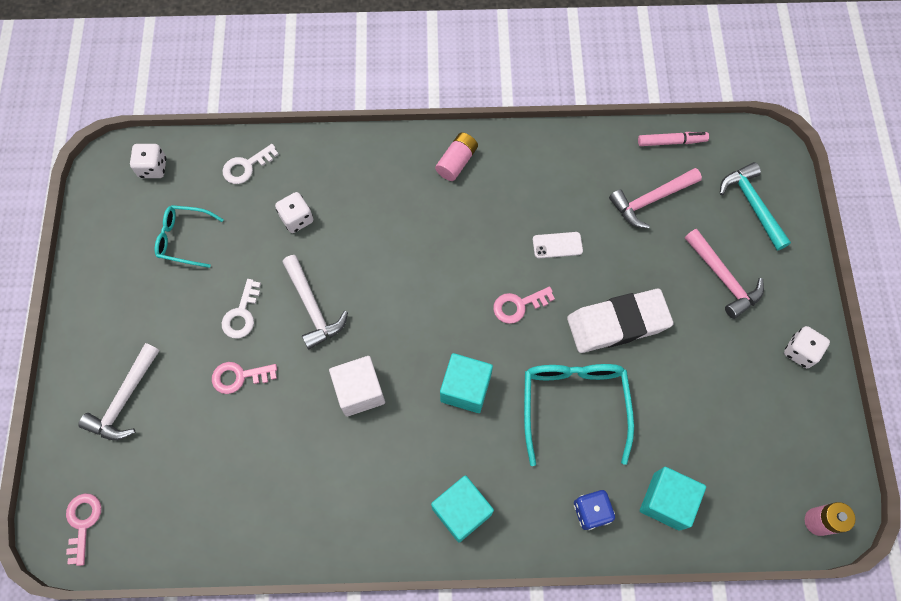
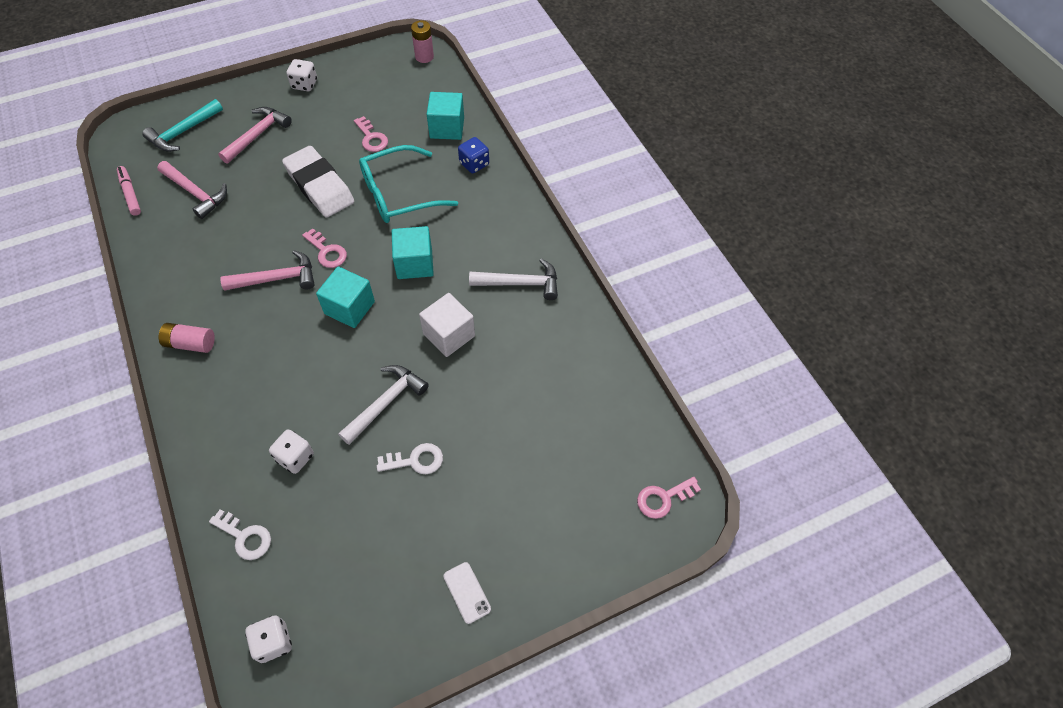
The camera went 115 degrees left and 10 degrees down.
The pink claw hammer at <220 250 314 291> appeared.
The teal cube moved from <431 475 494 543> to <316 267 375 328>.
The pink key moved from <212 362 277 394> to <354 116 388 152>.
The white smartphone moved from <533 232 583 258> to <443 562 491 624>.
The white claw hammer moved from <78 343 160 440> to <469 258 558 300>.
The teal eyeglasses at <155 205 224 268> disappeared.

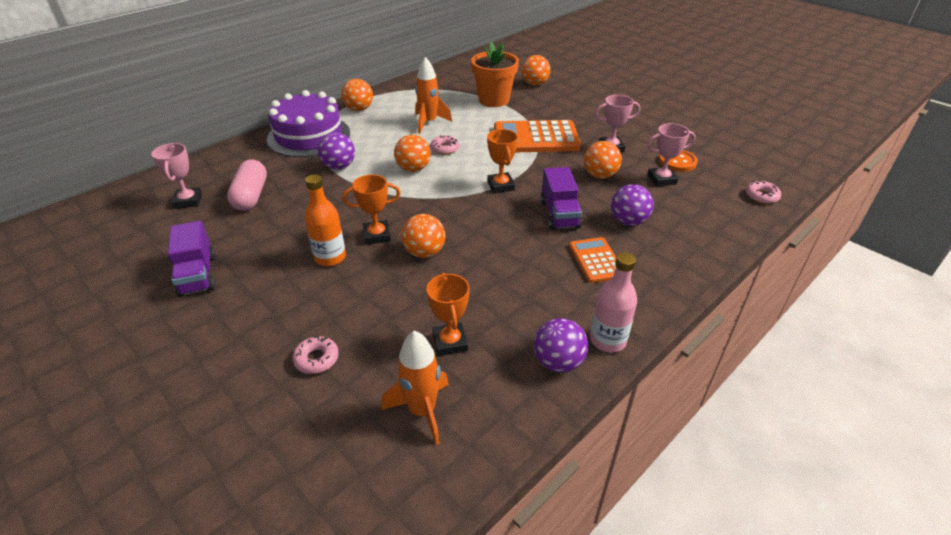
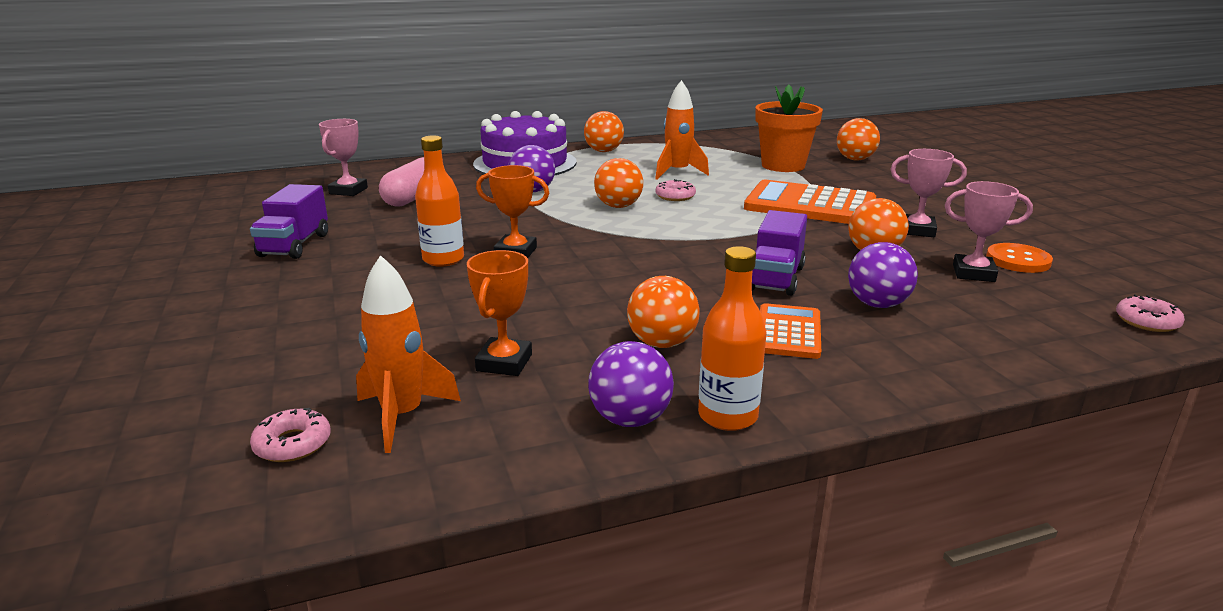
The camera went 25 degrees right and 15 degrees down.
The pink donut moved from <292 336 339 374> to <250 408 331 462>.
The bright orange sphere moved from <401 214 445 258> to <627 276 700 348>.
The pink drink bottle at <590 252 637 352> became the bright orange drink bottle at <698 246 767 431>.
The bright orange award cup at <487 129 518 193> disappeared.

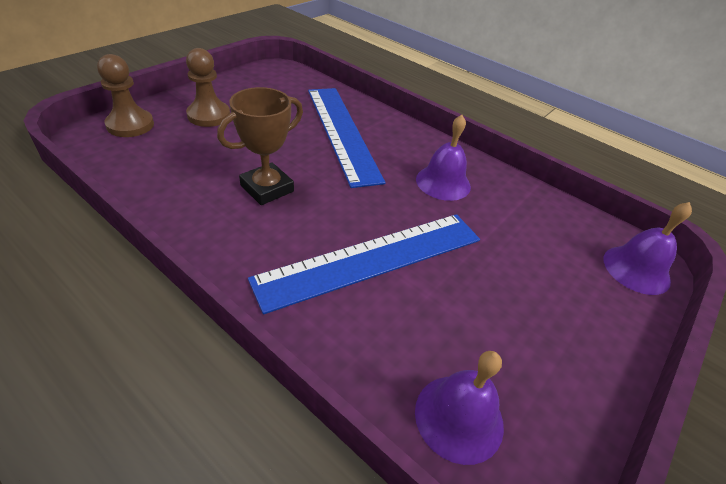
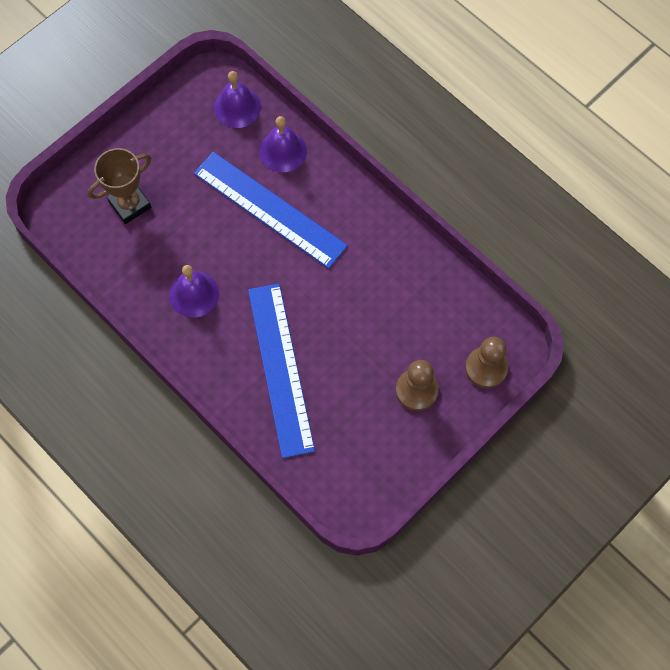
The camera went 170 degrees left and 25 degrees up.
The brown award cup moved from <217 87 303 205> to <88 148 151 224>.
The cobalt ruler at <248 214 480 314> turned 60 degrees clockwise.
The royal purple school bell moved from <604 202 692 295> to <259 116 307 172>.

::::::::::

Your objective. What you give back should be exactly the lines of the data above from the line with "The teal cube" through the line with "The white claw", both of those included, and nothing more.

Result.
The teal cube moved from <431 475 494 543> to <316 267 375 328>.
The pink key moved from <212 362 277 394> to <354 116 388 152>.
The white smartphone moved from <533 232 583 258> to <443 562 491 624>.
The white claw hammer moved from <78 343 160 440> to <469 258 558 300>.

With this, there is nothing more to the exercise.